▸ PROVIDED DATA
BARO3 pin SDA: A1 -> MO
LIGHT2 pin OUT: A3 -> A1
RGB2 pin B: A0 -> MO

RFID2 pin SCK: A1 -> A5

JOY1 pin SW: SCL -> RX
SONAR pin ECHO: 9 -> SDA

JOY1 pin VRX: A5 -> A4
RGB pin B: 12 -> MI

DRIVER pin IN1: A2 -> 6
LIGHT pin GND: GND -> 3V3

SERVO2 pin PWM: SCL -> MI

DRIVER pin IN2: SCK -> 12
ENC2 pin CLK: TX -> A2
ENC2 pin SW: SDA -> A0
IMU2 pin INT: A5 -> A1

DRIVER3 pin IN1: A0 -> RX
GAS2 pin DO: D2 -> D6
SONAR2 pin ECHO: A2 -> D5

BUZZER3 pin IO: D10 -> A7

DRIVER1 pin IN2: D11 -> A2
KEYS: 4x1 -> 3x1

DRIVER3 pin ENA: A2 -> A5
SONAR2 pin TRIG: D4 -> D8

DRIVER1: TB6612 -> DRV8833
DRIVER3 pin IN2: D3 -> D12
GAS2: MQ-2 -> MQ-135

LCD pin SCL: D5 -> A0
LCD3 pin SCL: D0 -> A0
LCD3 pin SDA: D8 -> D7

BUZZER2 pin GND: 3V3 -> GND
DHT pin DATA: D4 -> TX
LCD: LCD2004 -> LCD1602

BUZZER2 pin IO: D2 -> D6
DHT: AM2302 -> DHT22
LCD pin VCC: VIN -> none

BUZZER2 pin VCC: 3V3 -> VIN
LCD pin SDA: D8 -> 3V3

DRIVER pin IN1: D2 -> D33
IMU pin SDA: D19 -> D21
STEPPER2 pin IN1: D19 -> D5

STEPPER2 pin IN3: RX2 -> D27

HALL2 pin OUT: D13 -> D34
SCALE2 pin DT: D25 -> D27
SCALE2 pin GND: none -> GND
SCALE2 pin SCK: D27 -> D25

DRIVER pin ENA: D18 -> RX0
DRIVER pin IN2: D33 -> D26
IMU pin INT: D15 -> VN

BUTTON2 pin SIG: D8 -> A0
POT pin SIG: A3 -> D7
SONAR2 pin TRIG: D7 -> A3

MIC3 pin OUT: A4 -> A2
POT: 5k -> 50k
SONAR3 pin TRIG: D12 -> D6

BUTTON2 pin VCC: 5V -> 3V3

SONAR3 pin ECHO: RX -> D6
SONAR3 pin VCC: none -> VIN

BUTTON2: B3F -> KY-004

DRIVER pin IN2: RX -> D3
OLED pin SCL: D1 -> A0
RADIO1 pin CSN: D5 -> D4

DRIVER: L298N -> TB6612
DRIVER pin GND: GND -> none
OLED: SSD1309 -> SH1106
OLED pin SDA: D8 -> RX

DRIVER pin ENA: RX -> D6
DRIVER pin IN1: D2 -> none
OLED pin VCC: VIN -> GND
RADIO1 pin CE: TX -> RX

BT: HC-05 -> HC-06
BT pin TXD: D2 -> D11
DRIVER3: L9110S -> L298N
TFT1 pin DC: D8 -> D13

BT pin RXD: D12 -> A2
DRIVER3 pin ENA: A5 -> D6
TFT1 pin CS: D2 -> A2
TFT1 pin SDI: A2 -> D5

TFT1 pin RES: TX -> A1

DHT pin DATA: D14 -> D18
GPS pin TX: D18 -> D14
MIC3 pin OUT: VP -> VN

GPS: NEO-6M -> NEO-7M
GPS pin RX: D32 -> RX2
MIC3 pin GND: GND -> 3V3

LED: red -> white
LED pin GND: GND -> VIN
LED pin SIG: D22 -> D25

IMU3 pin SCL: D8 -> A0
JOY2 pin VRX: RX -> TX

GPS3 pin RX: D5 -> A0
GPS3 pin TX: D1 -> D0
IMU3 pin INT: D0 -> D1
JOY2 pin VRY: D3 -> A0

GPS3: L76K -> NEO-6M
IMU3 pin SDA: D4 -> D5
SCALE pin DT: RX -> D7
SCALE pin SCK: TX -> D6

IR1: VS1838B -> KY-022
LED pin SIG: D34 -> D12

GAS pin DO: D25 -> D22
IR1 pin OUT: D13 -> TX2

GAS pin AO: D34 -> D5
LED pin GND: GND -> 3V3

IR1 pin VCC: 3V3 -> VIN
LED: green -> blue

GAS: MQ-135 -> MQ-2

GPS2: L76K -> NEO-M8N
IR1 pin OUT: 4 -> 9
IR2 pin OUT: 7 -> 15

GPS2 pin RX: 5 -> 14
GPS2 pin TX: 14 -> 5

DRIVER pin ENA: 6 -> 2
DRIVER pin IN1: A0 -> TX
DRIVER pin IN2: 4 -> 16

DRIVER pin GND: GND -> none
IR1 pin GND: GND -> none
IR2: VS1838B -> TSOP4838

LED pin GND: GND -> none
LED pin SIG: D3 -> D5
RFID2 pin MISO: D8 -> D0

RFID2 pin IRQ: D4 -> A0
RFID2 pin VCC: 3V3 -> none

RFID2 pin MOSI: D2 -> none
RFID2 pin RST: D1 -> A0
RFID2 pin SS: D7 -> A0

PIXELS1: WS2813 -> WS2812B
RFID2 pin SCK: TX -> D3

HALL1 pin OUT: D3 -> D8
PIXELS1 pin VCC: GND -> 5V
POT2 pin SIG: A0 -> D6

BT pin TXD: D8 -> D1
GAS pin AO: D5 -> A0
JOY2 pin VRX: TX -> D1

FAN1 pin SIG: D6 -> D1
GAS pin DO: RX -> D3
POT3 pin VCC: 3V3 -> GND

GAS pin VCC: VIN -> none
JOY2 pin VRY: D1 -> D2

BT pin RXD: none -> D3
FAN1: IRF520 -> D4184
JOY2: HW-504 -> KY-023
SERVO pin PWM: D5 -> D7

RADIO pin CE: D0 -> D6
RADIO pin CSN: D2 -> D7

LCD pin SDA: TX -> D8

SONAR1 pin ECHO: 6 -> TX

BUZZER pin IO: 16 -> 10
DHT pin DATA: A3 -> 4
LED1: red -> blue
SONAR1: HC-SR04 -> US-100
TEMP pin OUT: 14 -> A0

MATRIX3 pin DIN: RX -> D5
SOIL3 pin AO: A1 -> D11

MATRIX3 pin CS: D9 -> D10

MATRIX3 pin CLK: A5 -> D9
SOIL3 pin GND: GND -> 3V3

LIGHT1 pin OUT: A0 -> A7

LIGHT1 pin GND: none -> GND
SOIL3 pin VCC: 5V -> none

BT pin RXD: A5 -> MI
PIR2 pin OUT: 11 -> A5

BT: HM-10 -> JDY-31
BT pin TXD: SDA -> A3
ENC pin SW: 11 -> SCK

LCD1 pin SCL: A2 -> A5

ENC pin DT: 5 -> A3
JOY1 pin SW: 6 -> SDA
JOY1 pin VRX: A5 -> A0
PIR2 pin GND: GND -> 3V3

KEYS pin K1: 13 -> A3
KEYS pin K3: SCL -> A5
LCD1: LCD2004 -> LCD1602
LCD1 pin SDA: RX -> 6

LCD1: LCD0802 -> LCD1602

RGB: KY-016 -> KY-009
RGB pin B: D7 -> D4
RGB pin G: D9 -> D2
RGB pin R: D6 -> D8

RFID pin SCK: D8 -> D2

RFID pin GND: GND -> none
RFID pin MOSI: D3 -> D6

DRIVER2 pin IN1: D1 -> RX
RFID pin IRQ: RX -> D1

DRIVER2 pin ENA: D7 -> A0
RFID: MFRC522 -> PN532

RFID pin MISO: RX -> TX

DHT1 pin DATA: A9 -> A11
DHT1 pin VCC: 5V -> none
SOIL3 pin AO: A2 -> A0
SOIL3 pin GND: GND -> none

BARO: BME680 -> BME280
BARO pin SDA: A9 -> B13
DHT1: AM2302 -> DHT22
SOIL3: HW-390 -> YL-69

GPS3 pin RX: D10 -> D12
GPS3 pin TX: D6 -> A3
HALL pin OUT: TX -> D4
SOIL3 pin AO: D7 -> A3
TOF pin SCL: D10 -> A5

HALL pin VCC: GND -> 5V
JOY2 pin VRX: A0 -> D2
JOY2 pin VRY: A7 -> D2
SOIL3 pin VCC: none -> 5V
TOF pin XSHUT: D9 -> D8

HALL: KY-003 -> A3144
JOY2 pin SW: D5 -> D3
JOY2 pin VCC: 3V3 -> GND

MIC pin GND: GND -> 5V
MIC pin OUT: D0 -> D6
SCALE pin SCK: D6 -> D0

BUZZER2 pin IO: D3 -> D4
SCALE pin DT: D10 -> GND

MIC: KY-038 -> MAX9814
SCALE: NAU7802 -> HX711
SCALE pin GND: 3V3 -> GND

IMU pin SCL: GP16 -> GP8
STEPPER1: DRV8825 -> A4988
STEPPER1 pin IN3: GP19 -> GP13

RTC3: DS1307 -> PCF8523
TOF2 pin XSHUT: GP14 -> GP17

▸ WHAT THE TASK REQUIRES
Return an exact copy of only the lines from the one with "SOIL3 pin VCC: none -> 5V" through the end of the listing above, both included.

▸ EXERCISE RESPONSE
SOIL3 pin VCC: none -> 5V
TOF pin XSHUT: D9 -> D8

HALL: KY-003 -> A3144
JOY2 pin SW: D5 -> D3
JOY2 pin VCC: 3V3 -> GND

MIC pin GND: GND -> 5V
MIC pin OUT: D0 -> D6
SCALE pin SCK: D6 -> D0

BUZZER2 pin IO: D3 -> D4
SCALE pin DT: D10 -> GND

MIC: KY-038 -> MAX9814
SCALE: NAU7802 -> HX711
SCALE pin GND: 3V3 -> GND

IMU pin SCL: GP16 -> GP8
STEPPER1: DRV8825 -> A4988
STEPPER1 pin IN3: GP19 -> GP13

RTC3: DS1307 -> PCF8523
TOF2 pin XSHUT: GP14 -> GP17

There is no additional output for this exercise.